What you should do:
Using the data that follows, return exactly the lines from the one that contains "(341, 265) = (341, 301): turquoise" through the one that contains "(581, 443) = (573, 303): none", ends included.

Records for the task:

---*---

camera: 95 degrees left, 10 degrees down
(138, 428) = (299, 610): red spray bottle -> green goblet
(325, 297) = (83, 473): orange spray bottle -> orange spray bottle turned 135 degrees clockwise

---*---

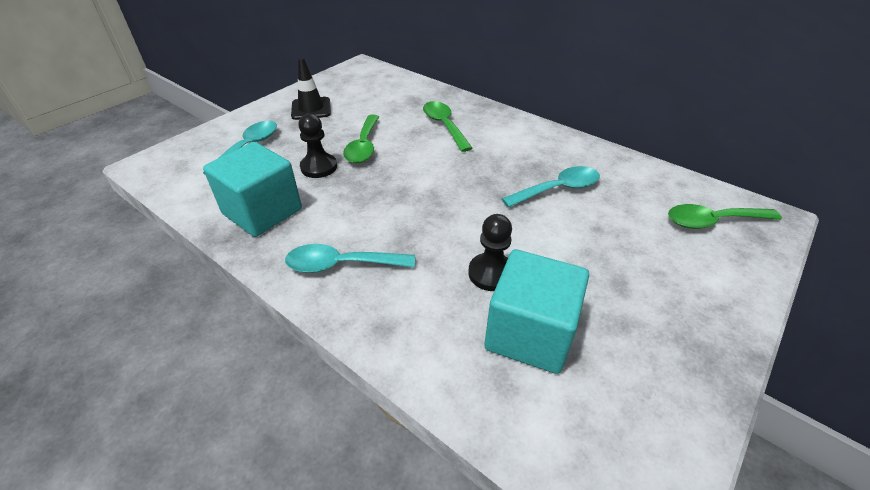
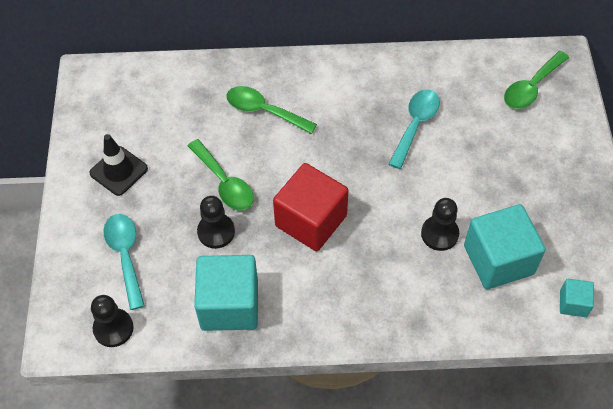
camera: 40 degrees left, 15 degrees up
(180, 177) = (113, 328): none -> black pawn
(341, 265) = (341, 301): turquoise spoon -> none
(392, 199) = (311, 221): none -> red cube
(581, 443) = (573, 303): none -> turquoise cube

---*---

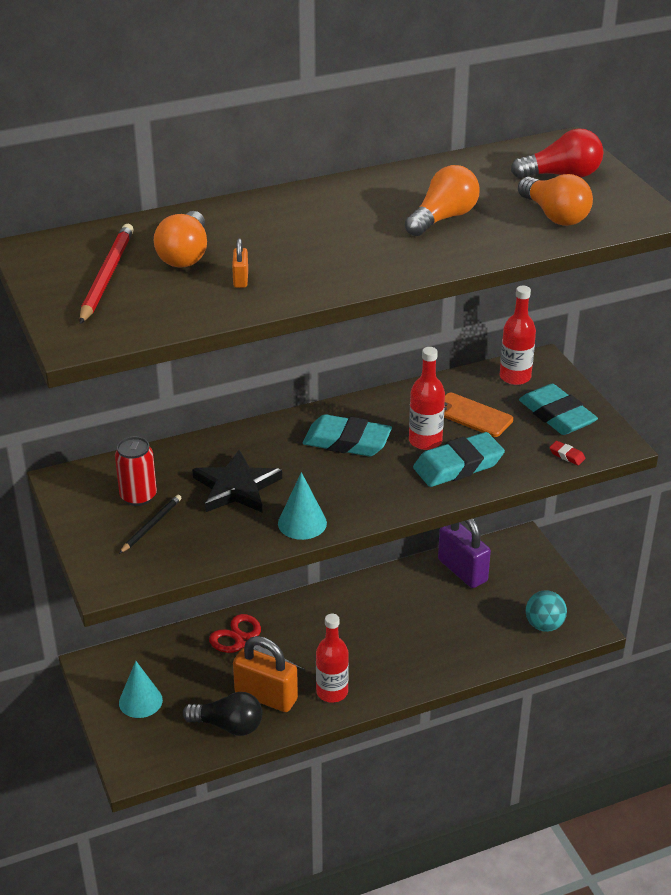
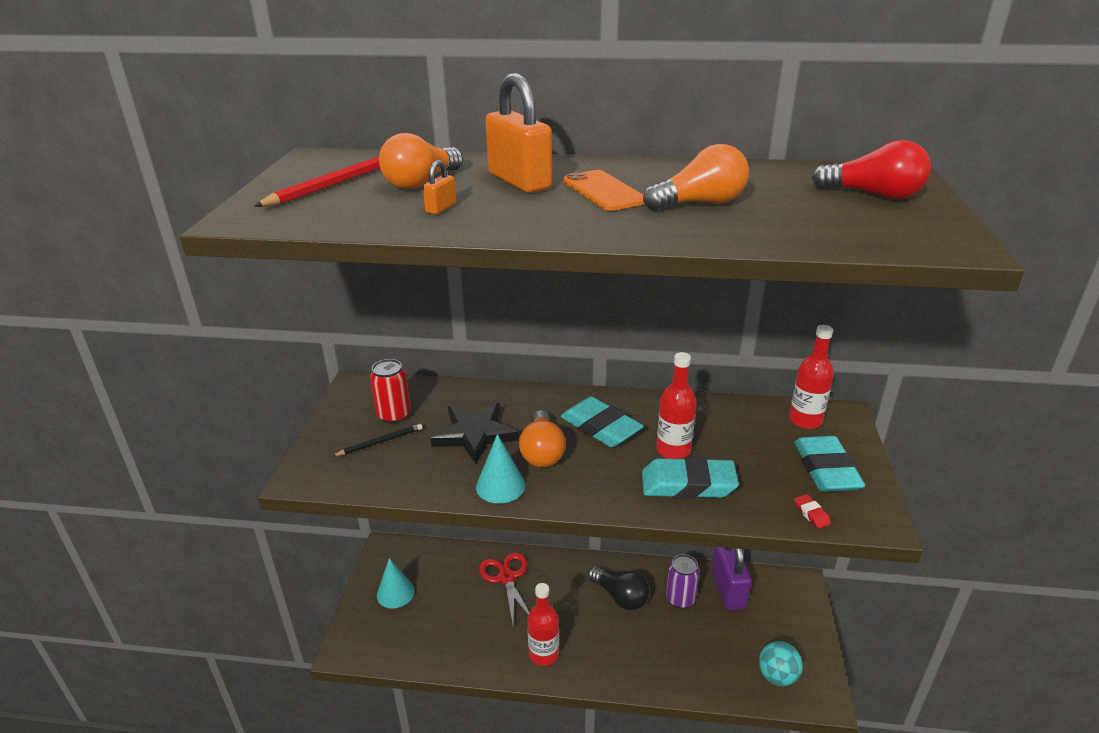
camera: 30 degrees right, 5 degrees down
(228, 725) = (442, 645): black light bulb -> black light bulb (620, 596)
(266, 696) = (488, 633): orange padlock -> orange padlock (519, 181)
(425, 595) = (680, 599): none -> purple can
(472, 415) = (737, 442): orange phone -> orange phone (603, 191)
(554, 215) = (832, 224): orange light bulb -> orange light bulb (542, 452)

---*---

Exercise result:
(341, 265) = (341, 301): turquoise spoon -> none
(392, 199) = (311, 221): none -> red cube
(581, 443) = (573, 303): none -> turquoise cube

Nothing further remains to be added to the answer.